■ To do
Every line from the start of the records through the line with "in_first: [489, 214]" is to be written out exactly; pictures are not.

■ Recorded data

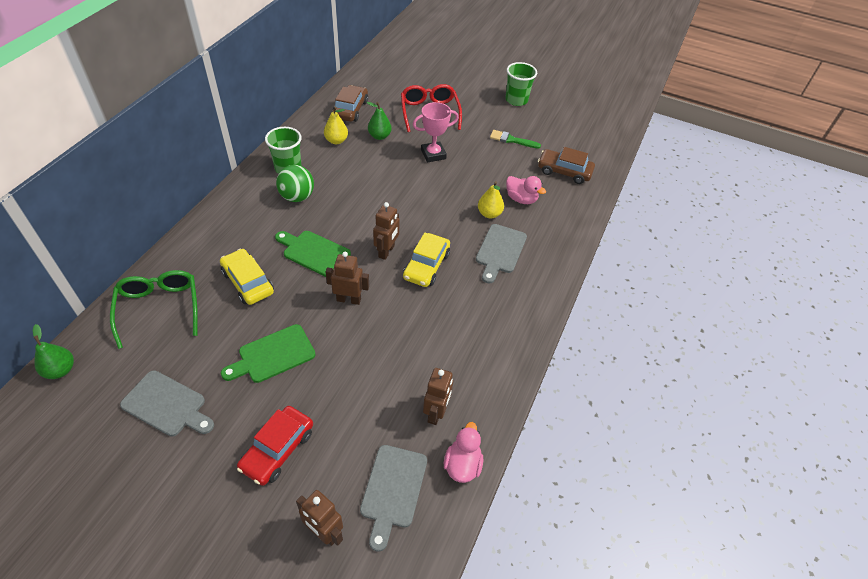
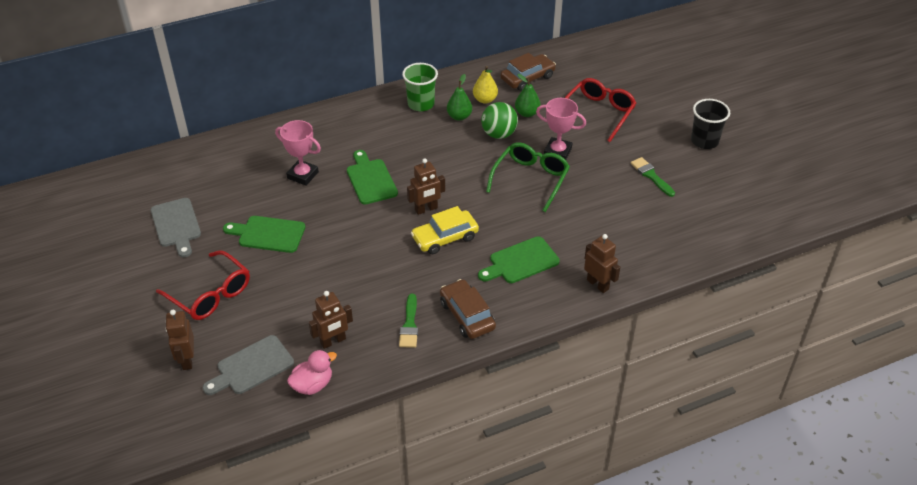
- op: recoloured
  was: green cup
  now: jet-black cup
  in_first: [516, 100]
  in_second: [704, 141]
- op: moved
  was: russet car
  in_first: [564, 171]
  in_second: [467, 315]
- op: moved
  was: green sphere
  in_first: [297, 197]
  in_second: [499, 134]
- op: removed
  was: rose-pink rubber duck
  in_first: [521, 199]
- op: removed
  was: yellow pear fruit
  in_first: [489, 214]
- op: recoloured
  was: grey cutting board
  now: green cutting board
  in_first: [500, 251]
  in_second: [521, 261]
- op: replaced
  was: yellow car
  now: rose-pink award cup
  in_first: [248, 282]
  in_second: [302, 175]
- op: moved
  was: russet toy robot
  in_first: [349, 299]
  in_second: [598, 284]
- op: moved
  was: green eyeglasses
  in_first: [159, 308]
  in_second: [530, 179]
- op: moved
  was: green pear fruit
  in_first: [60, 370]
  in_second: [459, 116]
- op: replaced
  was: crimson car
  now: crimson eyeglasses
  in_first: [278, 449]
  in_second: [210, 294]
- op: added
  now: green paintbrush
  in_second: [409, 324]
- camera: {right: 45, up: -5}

■ Your solution
- op: recoloured
  was: green cup
  now: jet-black cup
  in_first: [516, 100]
  in_second: [704, 141]
- op: moved
  was: russet car
  in_first: [564, 171]
  in_second: [467, 315]
- op: moved
  was: green sphere
  in_first: [297, 197]
  in_second: [499, 134]
- op: removed
  was: rose-pink rubber duck
  in_first: [521, 199]
- op: removed
  was: yellow pear fruit
  in_first: [489, 214]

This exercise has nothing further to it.